◆ **Directions**
Look through the listing below and write out exactly the lines from the line with "(454, 362) = (168, 346): none -> brown cake" to the line with "(777, 205) = (490, 519): pink", both included, and no others.
□ □ □ □
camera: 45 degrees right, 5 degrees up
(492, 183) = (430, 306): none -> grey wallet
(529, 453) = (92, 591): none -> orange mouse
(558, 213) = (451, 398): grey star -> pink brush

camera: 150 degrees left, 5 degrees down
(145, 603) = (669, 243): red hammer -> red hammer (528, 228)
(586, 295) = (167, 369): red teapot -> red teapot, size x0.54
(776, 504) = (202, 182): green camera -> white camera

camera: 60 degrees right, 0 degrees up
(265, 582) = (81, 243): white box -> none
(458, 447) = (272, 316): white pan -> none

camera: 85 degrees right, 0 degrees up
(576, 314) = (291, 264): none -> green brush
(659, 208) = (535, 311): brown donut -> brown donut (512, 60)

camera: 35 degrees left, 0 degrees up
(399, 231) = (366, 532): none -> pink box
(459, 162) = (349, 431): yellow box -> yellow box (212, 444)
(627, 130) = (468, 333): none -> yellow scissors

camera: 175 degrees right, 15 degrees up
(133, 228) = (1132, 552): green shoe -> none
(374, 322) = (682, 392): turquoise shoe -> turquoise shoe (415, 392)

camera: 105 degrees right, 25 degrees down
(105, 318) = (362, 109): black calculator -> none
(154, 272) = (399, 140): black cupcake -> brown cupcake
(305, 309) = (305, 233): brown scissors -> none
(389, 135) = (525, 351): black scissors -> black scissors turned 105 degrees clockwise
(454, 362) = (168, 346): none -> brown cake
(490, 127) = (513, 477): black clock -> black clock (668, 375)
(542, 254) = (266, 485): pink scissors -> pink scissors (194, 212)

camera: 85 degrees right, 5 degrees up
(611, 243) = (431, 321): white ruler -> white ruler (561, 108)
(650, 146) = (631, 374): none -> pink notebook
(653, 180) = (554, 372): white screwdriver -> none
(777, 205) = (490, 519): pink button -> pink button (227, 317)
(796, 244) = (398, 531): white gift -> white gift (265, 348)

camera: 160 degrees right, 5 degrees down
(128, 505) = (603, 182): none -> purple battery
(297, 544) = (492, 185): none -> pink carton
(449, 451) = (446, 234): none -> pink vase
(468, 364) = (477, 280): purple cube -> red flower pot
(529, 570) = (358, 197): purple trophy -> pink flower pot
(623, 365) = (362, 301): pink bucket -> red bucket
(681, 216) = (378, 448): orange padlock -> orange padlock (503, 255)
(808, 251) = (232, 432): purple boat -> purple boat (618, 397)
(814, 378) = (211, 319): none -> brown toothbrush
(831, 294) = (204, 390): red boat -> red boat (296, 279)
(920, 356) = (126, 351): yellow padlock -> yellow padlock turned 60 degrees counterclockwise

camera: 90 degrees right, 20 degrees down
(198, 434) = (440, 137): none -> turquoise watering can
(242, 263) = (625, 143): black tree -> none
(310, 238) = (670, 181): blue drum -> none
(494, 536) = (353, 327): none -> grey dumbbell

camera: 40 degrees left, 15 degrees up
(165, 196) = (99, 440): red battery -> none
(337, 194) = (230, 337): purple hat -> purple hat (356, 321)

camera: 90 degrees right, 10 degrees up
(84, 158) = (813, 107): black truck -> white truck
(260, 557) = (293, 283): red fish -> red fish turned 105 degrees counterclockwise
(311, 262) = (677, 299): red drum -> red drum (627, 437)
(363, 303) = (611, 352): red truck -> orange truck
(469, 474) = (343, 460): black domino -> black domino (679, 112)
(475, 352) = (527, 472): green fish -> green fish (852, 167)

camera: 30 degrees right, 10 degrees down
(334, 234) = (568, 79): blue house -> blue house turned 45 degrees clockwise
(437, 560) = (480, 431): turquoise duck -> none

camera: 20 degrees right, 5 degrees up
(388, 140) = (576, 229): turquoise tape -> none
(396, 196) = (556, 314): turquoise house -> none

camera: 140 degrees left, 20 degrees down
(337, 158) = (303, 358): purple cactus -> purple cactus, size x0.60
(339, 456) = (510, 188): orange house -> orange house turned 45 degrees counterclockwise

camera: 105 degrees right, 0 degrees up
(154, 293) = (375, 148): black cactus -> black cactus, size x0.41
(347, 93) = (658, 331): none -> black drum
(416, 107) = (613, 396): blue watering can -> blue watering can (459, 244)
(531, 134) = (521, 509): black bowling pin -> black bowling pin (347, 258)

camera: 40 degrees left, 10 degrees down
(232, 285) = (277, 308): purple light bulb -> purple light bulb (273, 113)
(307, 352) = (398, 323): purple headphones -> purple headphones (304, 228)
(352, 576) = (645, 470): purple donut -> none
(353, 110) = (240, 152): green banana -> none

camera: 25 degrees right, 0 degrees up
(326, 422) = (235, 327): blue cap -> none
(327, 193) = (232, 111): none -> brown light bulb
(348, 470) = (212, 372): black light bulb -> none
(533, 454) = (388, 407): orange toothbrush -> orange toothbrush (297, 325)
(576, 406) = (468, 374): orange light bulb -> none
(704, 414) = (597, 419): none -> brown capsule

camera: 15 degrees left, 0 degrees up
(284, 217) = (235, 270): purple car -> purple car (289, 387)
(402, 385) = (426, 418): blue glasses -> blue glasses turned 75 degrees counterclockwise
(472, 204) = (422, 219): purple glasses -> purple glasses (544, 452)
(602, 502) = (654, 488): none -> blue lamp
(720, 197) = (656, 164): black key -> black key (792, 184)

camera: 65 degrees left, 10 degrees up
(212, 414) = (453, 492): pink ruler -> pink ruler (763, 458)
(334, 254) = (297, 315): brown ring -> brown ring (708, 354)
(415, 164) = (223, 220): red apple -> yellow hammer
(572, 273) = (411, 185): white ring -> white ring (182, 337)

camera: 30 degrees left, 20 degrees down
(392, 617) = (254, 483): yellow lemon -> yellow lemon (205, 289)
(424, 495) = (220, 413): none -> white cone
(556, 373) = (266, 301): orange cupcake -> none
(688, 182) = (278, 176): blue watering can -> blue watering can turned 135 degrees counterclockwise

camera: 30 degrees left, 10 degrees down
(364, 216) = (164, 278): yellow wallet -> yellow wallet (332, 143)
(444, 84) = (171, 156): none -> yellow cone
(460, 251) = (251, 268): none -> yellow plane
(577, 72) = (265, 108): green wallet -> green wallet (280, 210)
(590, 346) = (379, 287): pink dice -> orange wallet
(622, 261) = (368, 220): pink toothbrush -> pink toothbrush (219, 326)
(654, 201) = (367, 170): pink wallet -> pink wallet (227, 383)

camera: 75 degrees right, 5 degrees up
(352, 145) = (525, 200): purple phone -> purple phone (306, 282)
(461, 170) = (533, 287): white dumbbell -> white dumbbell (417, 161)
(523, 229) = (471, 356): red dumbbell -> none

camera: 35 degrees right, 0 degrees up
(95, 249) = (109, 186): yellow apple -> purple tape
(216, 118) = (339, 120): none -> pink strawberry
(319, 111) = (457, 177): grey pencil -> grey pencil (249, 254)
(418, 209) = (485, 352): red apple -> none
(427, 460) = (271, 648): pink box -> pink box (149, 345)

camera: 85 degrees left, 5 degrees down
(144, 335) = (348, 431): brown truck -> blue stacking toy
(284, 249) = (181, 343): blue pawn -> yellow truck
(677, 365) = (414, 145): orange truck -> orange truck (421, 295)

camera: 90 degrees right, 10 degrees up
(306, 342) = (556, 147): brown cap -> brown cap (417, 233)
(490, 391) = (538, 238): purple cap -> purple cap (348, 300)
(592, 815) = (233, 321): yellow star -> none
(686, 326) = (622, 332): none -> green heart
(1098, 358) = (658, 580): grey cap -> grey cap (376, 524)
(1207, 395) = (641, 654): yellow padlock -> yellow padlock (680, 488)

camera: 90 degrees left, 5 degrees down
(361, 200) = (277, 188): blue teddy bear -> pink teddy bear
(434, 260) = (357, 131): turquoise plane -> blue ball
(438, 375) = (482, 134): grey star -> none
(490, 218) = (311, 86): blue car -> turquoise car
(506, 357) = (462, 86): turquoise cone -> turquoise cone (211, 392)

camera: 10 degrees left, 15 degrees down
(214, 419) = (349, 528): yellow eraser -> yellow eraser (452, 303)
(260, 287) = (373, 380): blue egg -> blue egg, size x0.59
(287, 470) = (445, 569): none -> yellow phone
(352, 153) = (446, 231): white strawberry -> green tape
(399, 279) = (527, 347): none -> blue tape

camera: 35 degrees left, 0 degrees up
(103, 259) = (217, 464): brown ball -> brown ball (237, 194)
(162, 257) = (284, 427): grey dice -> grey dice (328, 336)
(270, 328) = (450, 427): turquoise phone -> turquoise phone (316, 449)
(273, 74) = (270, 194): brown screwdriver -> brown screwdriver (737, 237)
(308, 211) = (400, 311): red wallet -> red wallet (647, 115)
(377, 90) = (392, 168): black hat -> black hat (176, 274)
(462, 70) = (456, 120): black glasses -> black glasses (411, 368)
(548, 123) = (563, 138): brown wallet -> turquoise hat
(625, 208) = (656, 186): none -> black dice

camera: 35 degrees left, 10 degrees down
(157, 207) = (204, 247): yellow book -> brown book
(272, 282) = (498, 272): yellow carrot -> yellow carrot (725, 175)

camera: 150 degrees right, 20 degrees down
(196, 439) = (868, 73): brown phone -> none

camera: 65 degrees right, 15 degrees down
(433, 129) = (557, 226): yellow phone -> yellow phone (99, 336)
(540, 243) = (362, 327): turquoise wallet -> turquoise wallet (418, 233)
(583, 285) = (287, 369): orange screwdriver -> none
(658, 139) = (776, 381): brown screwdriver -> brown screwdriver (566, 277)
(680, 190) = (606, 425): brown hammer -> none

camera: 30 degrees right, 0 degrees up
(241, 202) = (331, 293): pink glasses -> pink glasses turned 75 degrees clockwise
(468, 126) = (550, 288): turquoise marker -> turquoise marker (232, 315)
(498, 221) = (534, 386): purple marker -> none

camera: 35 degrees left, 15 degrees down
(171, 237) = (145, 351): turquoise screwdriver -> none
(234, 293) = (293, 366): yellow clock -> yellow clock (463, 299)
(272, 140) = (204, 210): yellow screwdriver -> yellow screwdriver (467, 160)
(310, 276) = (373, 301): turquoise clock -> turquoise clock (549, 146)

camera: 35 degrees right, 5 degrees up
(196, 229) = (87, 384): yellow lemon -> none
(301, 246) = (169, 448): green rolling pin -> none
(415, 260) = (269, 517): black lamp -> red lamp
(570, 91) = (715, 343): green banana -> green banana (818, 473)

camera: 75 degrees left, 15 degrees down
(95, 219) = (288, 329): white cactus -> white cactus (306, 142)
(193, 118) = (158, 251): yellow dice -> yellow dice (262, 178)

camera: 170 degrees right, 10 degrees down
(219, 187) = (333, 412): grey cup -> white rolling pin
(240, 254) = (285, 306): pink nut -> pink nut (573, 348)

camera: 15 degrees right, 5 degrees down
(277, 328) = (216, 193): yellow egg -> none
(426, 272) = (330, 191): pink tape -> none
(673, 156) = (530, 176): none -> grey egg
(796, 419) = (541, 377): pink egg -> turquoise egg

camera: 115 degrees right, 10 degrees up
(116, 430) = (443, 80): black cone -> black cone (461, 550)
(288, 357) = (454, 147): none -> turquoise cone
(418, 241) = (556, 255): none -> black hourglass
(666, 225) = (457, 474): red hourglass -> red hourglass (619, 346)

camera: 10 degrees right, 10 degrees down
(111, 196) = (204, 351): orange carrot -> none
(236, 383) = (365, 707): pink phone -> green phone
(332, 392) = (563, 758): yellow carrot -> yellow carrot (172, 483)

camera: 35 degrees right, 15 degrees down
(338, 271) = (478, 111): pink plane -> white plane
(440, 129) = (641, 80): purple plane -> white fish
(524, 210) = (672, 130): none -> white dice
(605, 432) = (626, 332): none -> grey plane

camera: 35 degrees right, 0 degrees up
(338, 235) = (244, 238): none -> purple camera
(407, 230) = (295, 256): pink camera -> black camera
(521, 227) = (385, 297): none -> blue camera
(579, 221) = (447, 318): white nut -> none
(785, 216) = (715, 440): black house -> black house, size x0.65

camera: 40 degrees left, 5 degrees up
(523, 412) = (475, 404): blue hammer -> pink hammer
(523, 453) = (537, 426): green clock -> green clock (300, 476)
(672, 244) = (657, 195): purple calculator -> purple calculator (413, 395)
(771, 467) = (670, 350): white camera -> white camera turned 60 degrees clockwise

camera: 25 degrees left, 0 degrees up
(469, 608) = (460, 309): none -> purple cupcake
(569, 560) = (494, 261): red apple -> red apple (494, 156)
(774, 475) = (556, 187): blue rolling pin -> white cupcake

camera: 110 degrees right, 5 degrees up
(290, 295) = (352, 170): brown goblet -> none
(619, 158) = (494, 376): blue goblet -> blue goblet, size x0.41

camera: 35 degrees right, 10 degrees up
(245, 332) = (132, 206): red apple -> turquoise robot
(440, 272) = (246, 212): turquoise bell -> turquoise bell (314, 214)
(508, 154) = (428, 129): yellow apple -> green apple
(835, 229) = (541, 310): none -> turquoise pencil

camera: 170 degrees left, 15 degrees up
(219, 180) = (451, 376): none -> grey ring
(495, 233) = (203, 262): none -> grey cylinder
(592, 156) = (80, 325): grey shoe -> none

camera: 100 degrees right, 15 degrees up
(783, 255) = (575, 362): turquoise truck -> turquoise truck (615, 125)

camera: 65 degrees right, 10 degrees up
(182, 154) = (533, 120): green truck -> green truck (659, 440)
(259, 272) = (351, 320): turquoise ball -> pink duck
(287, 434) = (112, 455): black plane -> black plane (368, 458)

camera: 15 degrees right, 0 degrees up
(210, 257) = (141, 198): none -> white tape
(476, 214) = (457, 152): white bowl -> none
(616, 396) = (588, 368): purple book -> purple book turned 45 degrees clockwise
□ □ □ □
◆ **Solution to this exercise**
(454, 362) = (168, 346): none -> brown cake
(490, 127) = (513, 477): black clock -> black clock (668, 375)
(542, 254) = (266, 485): pink scissors -> pink scissors (194, 212)

camera: 85 degrees right, 5 degrees up
(611, 243) = (431, 321): white ruler -> white ruler (561, 108)
(650, 146) = (631, 374): none -> pink notebook
(653, 180) = (554, 372): white screwdriver -> none
(777, 205) = (490, 519): pink button -> pink button (227, 317)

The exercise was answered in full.